Required work> From the line with "Weather Settings: [897,185,1197,314]" to the line with "Flyer.java: [606,190,868,306] ->", retype every line exactly, including those two, and leave out the rest of the data below.

Start of Data to use

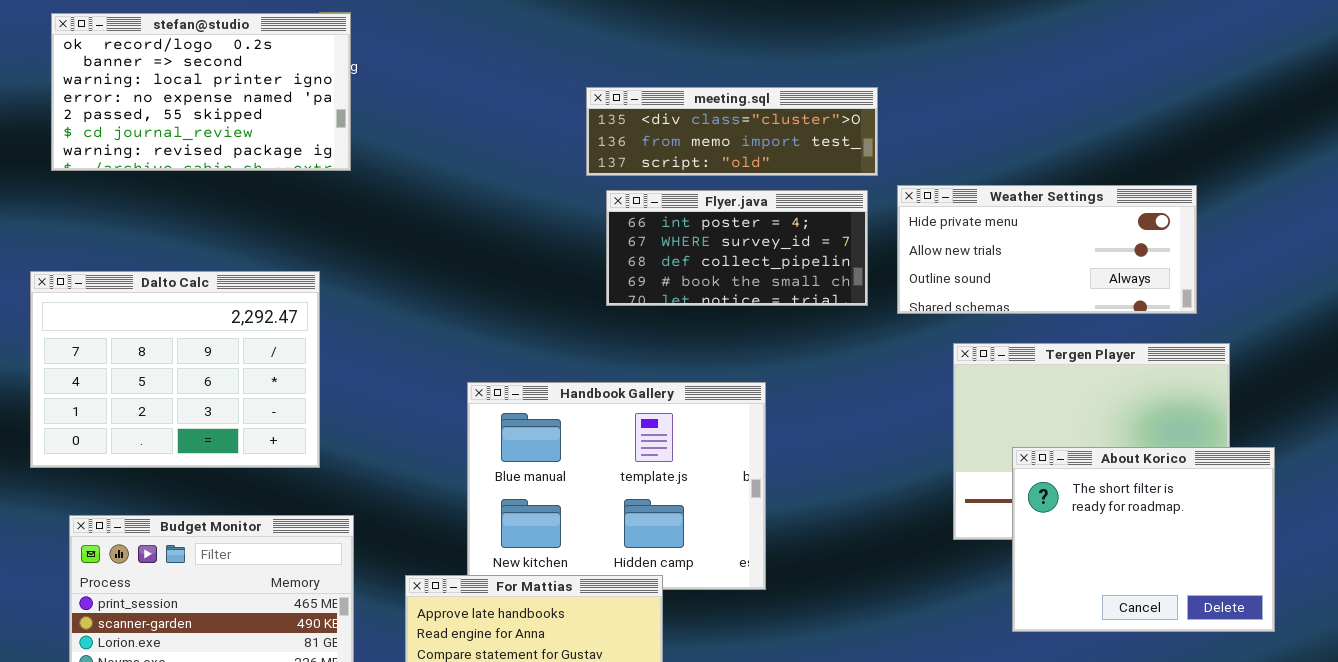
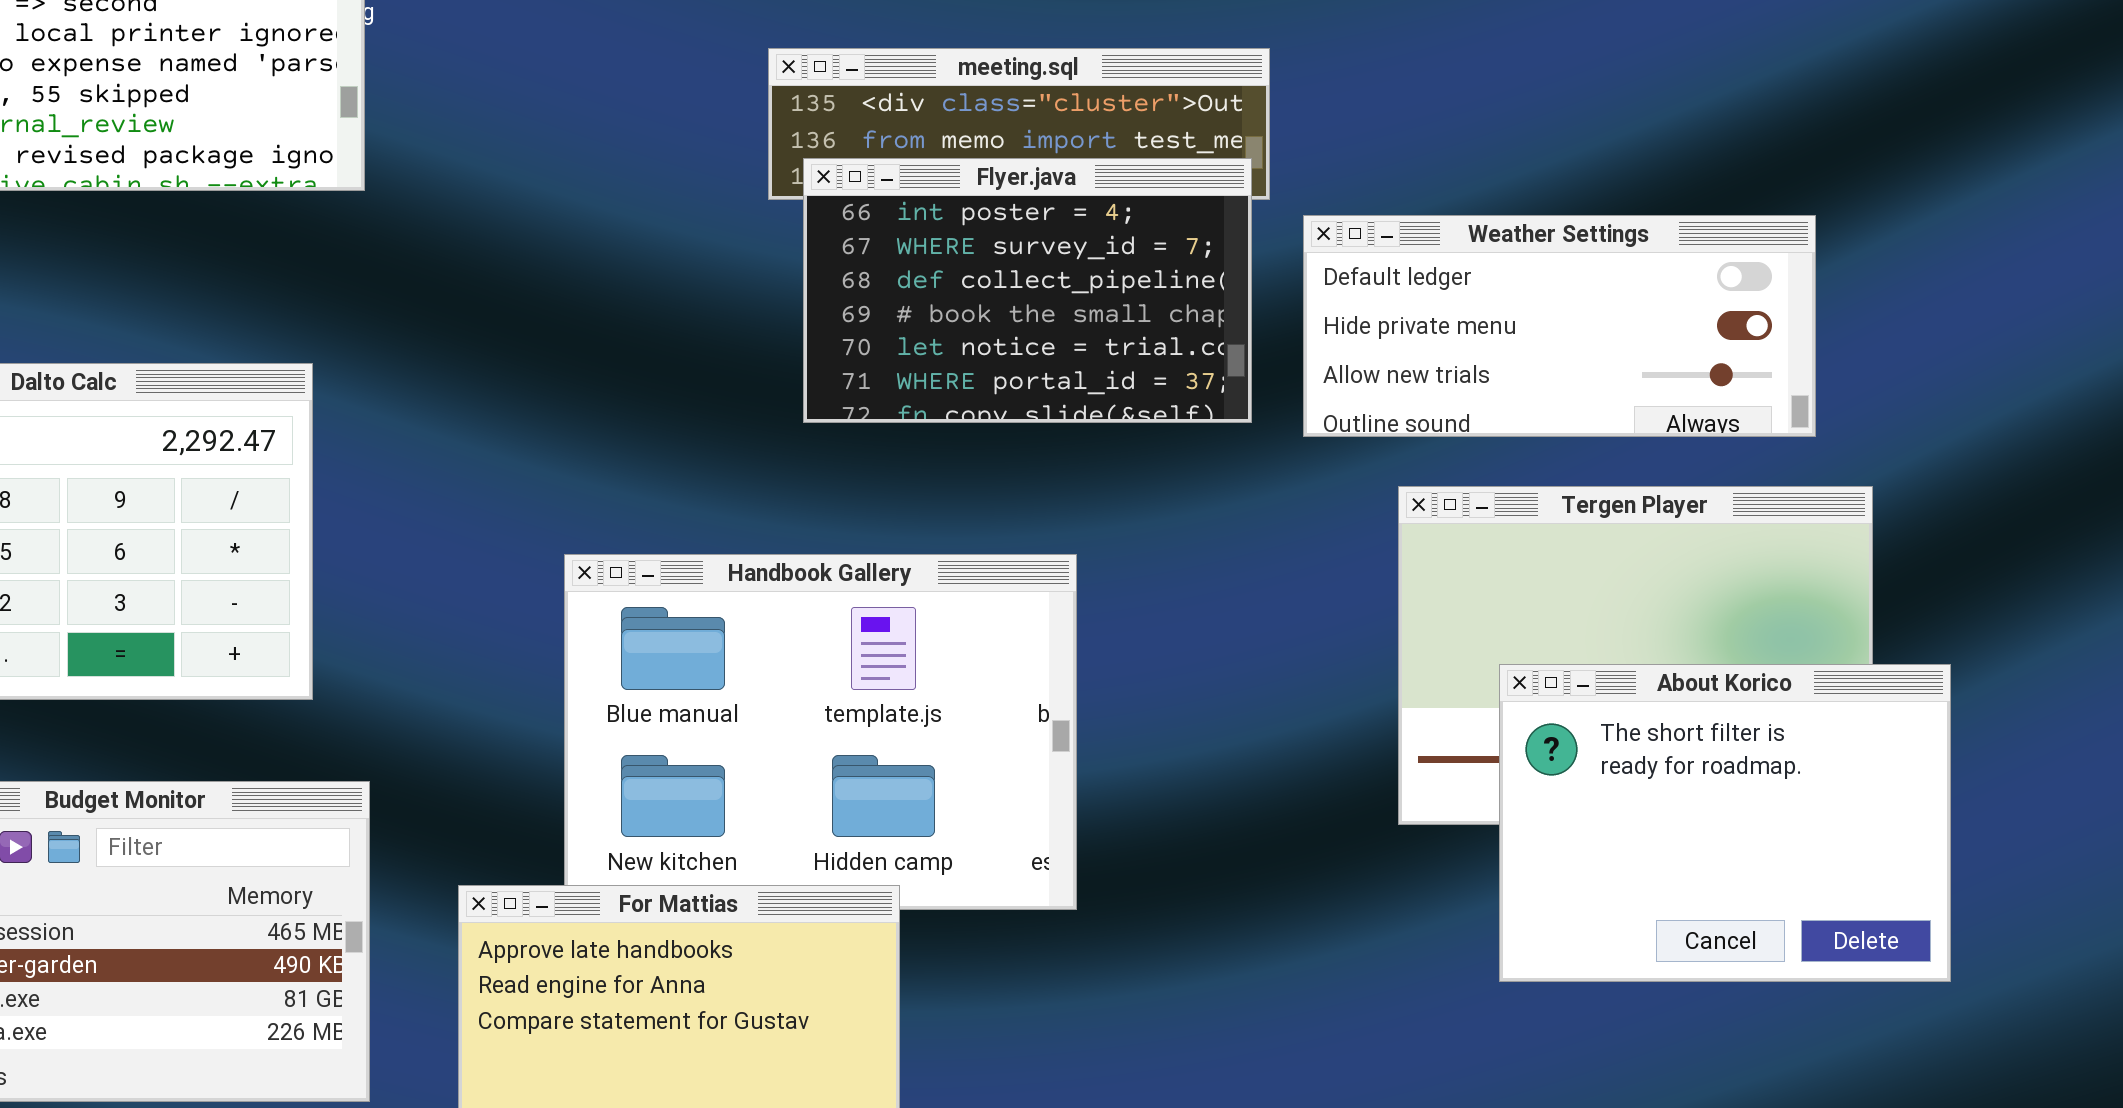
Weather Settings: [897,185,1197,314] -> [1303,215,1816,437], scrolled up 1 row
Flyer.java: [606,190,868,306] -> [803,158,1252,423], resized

End of Data to use
Start of Data to use

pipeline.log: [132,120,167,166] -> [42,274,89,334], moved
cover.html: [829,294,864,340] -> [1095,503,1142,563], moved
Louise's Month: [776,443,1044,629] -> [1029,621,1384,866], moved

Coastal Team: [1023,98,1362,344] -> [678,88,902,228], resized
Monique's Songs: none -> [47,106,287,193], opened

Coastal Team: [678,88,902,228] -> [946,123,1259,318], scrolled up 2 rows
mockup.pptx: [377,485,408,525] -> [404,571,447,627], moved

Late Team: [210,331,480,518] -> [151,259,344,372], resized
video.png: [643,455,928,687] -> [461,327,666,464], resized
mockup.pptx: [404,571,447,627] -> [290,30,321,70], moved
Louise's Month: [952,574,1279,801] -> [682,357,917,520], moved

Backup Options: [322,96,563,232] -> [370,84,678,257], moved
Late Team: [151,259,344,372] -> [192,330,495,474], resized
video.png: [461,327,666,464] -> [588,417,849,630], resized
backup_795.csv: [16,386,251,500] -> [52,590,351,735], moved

End of Data to use

Result of this task>
Weather Settings: [897,185,1197,314] -> [1303,215,1816,437], scrolled up 1 row
Flyer.java: [606,190,868,306] -> [803,158,1252,423], resized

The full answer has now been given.